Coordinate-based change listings

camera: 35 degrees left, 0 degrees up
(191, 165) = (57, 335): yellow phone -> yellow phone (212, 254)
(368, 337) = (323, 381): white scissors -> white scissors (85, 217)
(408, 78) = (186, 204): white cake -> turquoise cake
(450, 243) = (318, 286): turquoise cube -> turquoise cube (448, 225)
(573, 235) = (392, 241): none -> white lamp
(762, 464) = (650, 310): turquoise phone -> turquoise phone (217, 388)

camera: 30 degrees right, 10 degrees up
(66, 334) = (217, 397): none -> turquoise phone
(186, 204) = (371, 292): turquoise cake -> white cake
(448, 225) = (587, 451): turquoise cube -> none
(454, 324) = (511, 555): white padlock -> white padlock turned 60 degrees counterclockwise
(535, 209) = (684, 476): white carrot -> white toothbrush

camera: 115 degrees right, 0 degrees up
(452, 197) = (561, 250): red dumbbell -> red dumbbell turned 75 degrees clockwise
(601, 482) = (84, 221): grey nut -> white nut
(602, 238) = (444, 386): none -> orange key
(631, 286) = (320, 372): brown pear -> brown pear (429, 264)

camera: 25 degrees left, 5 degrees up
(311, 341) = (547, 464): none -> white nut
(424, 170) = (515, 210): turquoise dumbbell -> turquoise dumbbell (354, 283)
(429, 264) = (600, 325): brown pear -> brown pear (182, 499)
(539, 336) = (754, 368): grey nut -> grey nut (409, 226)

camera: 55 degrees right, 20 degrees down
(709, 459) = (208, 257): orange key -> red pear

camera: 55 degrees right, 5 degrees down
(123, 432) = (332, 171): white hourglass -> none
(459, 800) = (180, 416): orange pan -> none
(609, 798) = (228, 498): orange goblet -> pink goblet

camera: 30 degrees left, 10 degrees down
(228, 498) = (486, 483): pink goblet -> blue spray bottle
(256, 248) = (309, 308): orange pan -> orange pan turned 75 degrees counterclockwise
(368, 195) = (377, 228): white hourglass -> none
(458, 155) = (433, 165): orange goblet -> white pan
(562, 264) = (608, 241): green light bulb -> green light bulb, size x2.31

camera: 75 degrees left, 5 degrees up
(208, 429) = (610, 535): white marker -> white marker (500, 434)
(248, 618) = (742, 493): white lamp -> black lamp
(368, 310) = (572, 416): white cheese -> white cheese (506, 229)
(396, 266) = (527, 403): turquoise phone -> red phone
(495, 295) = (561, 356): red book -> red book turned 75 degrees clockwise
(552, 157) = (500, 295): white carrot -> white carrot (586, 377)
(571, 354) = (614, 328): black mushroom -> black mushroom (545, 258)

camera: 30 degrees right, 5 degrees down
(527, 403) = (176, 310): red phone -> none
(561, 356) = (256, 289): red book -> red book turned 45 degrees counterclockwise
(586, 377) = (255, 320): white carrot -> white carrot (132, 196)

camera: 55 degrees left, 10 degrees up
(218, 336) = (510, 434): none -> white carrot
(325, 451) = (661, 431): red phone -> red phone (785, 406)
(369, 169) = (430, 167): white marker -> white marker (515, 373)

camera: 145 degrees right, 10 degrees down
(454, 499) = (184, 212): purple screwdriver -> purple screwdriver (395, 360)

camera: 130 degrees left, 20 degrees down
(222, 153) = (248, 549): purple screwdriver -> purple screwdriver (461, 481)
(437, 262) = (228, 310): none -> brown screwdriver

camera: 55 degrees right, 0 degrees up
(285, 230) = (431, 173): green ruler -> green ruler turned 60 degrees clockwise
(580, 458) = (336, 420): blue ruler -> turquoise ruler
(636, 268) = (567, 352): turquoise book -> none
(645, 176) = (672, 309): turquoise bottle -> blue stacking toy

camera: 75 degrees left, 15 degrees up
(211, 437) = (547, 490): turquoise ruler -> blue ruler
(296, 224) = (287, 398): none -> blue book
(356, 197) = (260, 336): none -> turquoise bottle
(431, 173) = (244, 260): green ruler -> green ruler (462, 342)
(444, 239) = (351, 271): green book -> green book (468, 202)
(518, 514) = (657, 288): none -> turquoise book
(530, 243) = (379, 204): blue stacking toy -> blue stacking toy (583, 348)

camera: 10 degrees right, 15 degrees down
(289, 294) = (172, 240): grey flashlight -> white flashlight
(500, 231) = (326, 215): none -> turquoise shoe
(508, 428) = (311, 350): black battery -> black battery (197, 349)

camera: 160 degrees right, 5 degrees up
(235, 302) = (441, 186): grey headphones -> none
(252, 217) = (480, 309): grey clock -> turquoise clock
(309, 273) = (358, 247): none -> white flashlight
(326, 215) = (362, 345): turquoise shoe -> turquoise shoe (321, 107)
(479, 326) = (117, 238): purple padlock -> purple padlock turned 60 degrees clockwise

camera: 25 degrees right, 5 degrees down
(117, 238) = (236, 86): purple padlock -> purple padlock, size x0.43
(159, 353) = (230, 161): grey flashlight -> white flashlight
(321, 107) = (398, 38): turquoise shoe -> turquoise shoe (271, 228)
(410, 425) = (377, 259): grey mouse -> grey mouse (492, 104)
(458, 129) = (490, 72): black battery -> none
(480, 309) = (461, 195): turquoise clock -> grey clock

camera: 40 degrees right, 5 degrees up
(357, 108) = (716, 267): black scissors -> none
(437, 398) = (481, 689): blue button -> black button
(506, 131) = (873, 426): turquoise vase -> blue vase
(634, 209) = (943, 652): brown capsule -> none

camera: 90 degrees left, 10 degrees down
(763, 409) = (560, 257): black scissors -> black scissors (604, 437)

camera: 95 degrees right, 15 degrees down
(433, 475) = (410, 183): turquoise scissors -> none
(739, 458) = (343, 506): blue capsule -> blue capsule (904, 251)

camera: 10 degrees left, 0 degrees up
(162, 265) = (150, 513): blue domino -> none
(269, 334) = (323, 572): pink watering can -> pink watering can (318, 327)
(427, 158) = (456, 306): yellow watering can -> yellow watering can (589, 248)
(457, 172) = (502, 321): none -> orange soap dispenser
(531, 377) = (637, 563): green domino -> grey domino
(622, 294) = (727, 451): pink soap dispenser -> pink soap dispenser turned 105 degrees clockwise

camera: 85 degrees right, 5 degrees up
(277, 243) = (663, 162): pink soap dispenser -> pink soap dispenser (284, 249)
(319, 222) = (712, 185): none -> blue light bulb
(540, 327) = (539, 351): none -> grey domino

=== REQUEST ===
Take the records above and write each one out again exactly.

=== RESULT BELOW ===
camera: 35 degrees left, 0 degrees up
(191, 165) = (57, 335): yellow phone -> yellow phone (212, 254)
(368, 337) = (323, 381): white scissors -> white scissors (85, 217)
(408, 78) = (186, 204): white cake -> turquoise cake
(450, 243) = (318, 286): turquoise cube -> turquoise cube (448, 225)
(573, 235) = (392, 241): none -> white lamp
(762, 464) = (650, 310): turquoise phone -> turquoise phone (217, 388)

camera: 30 degrees right, 10 degrees up
(66, 334) = (217, 397): none -> turquoise phone
(186, 204) = (371, 292): turquoise cake -> white cake
(448, 225) = (587, 451): turquoise cube -> none
(454, 324) = (511, 555): white padlock -> white padlock turned 60 degrees counterclockwise
(535, 209) = (684, 476): white carrot -> white toothbrush

camera: 115 degrees right, 0 degrees up
(452, 197) = (561, 250): red dumbbell -> red dumbbell turned 75 degrees clockwise
(601, 482) = (84, 221): grey nut -> white nut
(602, 238) = (444, 386): none -> orange key
(631, 286) = (320, 372): brown pear -> brown pear (429, 264)

camera: 25 degrees left, 5 degrees up
(311, 341) = (547, 464): none -> white nut
(424, 170) = (515, 210): turquoise dumbbell -> turquoise dumbbell (354, 283)
(429, 264) = (600, 325): brown pear -> brown pear (182, 499)
(539, 336) = (754, 368): grey nut -> grey nut (409, 226)

camera: 55 degrees right, 20 degrees down
(709, 459) = (208, 257): orange key -> red pear

camera: 55 degrees right, 5 degrees down
(123, 432) = (332, 171): white hourglass -> none
(459, 800) = (180, 416): orange pan -> none
(609, 798) = (228, 498): orange goblet -> pink goblet

camera: 30 degrees left, 10 degrees down
(228, 498) = (486, 483): pink goblet -> blue spray bottle
(256, 248) = (309, 308): orange pan -> orange pan turned 75 degrees counterclockwise
(368, 195) = (377, 228): white hourglass -> none
(458, 155) = (433, 165): orange goblet -> white pan
(562, 264) = (608, 241): green light bulb -> green light bulb, size x2.31

camera: 75 degrees left, 5 degrees up
(208, 429) = (610, 535): white marker -> white marker (500, 434)
(248, 618) = (742, 493): white lamp -> black lamp
(368, 310) = (572, 416): white cheese -> white cheese (506, 229)
(396, 266) = (527, 403): turquoise phone -> red phone
(495, 295) = (561, 356): red book -> red book turned 75 degrees clockwise
(552, 157) = (500, 295): white carrot -> white carrot (586, 377)
(571, 354) = (614, 328): black mushroom -> black mushroom (545, 258)

camera: 30 degrees right, 5 degrees down
(527, 403) = (176, 310): red phone -> none
(561, 356) = (256, 289): red book -> red book turned 45 degrees counterclockwise
(586, 377) = (255, 320): white carrot -> white carrot (132, 196)

camera: 55 degrees left, 10 degrees up
(218, 336) = (510, 434): none -> white carrot
(325, 451) = (661, 431): red phone -> red phone (785, 406)
(369, 169) = (430, 167): white marker -> white marker (515, 373)

camera: 145 degrees right, 10 degrees down
(454, 499) = (184, 212): purple screwdriver -> purple screwdriver (395, 360)

camera: 130 degrees left, 20 degrees down
(222, 153) = (248, 549): purple screwdriver -> purple screwdriver (461, 481)
(437, 262) = (228, 310): none -> brown screwdriver

camera: 55 degrees right, 0 degrees up
(285, 230) = (431, 173): green ruler -> green ruler turned 60 degrees clockwise
(580, 458) = (336, 420): blue ruler -> turquoise ruler
(636, 268) = (567, 352): turquoise book -> none
(645, 176) = (672, 309): turquoise bottle -> blue stacking toy

camera: 75 degrees left, 15 degrees up
(211, 437) = (547, 490): turquoise ruler -> blue ruler
(296, 224) = (287, 398): none -> blue book
(356, 197) = (260, 336): none -> turquoise bottle
(431, 173) = (244, 260): green ruler -> green ruler (462, 342)
(444, 239) = (351, 271): green book -> green book (468, 202)
(518, 514) = (657, 288): none -> turquoise book
(530, 243) = (379, 204): blue stacking toy -> blue stacking toy (583, 348)

camera: 10 degrees right, 15 degrees down
(289, 294) = (172, 240): grey flashlight -> white flashlight
(500, 231) = (326, 215): none -> turquoise shoe
(508, 428) = (311, 350): black battery -> black battery (197, 349)

camera: 160 degrees right, 5 degrees up
(235, 302) = (441, 186): grey headphones -> none
(252, 217) = (480, 309): grey clock -> turquoise clock
(309, 273) = (358, 247): none -> white flashlight
(326, 215) = (362, 345): turquoise shoe -> turquoise shoe (321, 107)
(479, 326) = (117, 238): purple padlock -> purple padlock turned 60 degrees clockwise

camera: 25 degrees right, 5 degrees down
(117, 238) = (236, 86): purple padlock -> purple padlock, size x0.43
(159, 353) = (230, 161): grey flashlight -> white flashlight
(321, 107) = (398, 38): turquoise shoe -> turquoise shoe (271, 228)
(410, 425) = (377, 259): grey mouse -> grey mouse (492, 104)
(458, 129) = (490, 72): black battery -> none
(480, 309) = (461, 195): turquoise clock -> grey clock

camera: 40 degrees right, 5 degrees up
(357, 108) = (716, 267): black scissors -> none
(437, 398) = (481, 689): blue button -> black button
(506, 131) = (873, 426): turquoise vase -> blue vase
(634, 209) = (943, 652): brown capsule -> none

camera: 90 degrees left, 10 degrees down
(763, 409) = (560, 257): black scissors -> black scissors (604, 437)

camera: 95 degrees right, 15 degrees down
(433, 475) = (410, 183): turquoise scissors -> none
(739, 458) = (343, 506): blue capsule -> blue capsule (904, 251)

camera: 10 degrees left, 0 degrees up
(162, 265) = (150, 513): blue domino -> none
(269, 334) = (323, 572): pink watering can -> pink watering can (318, 327)
(427, 158) = (456, 306): yellow watering can -> yellow watering can (589, 248)
(457, 172) = (502, 321): none -> orange soap dispenser
(531, 377) = (637, 563): green domino -> grey domino
(622, 294) = (727, 451): pink soap dispenser -> pink soap dispenser turned 105 degrees clockwise

camera: 85 degrees right, 5 degrees up
(277, 243) = (663, 162): pink soap dispenser -> pink soap dispenser (284, 249)
(319, 222) = (712, 185): none -> blue light bulb
(540, 327) = (539, 351): none -> grey domino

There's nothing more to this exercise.